> [About this task] Each entry must be returned exactly. None may be omitted.

> [Data for this exercise]
==*==

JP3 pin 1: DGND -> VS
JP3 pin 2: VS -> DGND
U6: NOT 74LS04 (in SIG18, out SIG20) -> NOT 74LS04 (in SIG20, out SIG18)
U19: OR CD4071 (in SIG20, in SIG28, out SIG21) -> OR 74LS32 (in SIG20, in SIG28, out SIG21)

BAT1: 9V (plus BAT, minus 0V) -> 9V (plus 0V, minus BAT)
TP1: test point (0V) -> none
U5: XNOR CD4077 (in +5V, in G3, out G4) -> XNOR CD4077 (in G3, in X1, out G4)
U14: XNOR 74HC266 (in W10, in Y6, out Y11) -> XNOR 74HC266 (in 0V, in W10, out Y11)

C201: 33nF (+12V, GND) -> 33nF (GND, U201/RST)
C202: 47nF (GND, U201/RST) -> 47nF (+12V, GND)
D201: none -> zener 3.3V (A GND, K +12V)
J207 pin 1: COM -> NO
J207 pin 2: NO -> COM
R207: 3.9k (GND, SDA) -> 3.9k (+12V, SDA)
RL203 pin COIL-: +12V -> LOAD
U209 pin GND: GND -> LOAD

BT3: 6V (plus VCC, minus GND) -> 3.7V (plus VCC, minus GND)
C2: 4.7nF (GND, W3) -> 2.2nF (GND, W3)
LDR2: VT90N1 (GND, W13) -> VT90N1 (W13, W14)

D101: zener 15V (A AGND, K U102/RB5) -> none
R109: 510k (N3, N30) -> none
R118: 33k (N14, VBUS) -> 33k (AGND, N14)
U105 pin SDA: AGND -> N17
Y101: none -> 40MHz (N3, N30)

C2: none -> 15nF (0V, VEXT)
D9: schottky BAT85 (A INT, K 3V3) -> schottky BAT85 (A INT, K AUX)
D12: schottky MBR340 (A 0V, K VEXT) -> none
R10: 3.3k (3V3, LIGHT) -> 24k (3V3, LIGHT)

==*==

> [Exercise response]
JP3 pin 1: DGND -> VS
JP3 pin 2: VS -> DGND
U6: NOT 74LS04 (in SIG18, out SIG20) -> NOT 74LS04 (in SIG20, out SIG18)
U19: OR CD4071 (in SIG20, in SIG28, out SIG21) -> OR 74LS32 (in SIG20, in SIG28, out SIG21)

BAT1: 9V (plus BAT, minus 0V) -> 9V (plus 0V, minus BAT)
TP1: test point (0V) -> none
U5: XNOR CD4077 (in +5V, in G3, out G4) -> XNOR CD4077 (in G3, in X1, out G4)
U14: XNOR 74HC266 (in W10, in Y6, out Y11) -> XNOR 74HC266 (in 0V, in W10, out Y11)

C201: 33nF (+12V, GND) -> 33nF (GND, U201/RST)
C202: 47nF (GND, U201/RST) -> 47nF (+12V, GND)
D201: none -> zener 3.3V (A GND, K +12V)
J207 pin 1: COM -> NO
J207 pin 2: NO -> COM
R207: 3.9k (GND, SDA) -> 3.9k (+12V, SDA)
RL203 pin COIL-: +12V -> LOAD
U209 pin GND: GND -> LOAD

BT3: 6V (plus VCC, minus GND) -> 3.7V (plus VCC, minus GND)
C2: 4.7nF (GND, W3) -> 2.2nF (GND, W3)
LDR2: VT90N1 (GND, W13) -> VT90N1 (W13, W14)

D101: zener 15V (A AGND, K U102/RB5) -> none
R109: 510k (N3, N30) -> none
R118: 33k (N14, VBUS) -> 33k (AGND, N14)
U105 pin SDA: AGND -> N17
Y101: none -> 40MHz (N3, N30)

C2: none -> 15nF (0V, VEXT)
D9: schottky BAT85 (A INT, K 3V3) -> schottky BAT85 (A INT, K AUX)
D12: schottky MBR340 (A 0V, K VEXT) -> none
R10: 3.3k (3V3, LIGHT) -> 24k (3V3, LIGHT)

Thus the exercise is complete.